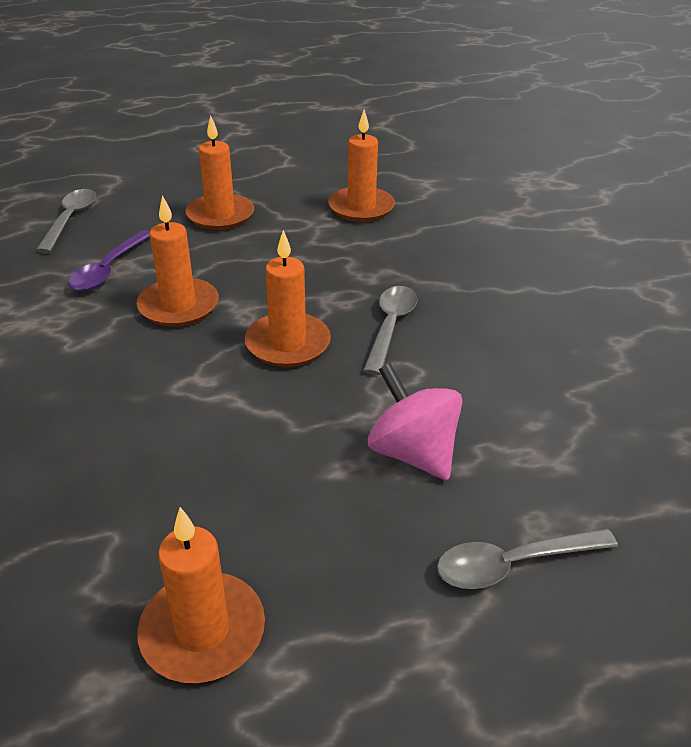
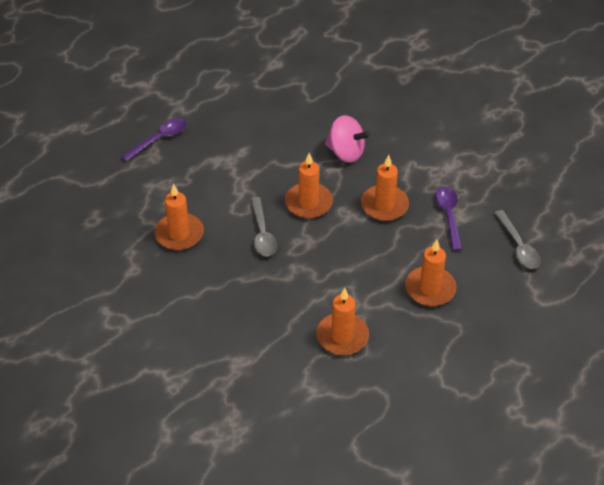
camera: 155 degrees right, 10 degrees up
(203, 631) = (255, 86): orange candle -> orange candle (179, 234)
(412, 453) = (216, 168): pink spinning top -> pink spinning top (346, 152)
(513, 564) = (159, 139): grey spoon -> purple spoon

**********

Could you print the material above word for word and skip the images?

_ANSWER FOR THE TASK_.
camera: 155 degrees right, 10 degrees up
(203, 631) = (255, 86): orange candle -> orange candle (179, 234)
(412, 453) = (216, 168): pink spinning top -> pink spinning top (346, 152)
(513, 564) = (159, 139): grey spoon -> purple spoon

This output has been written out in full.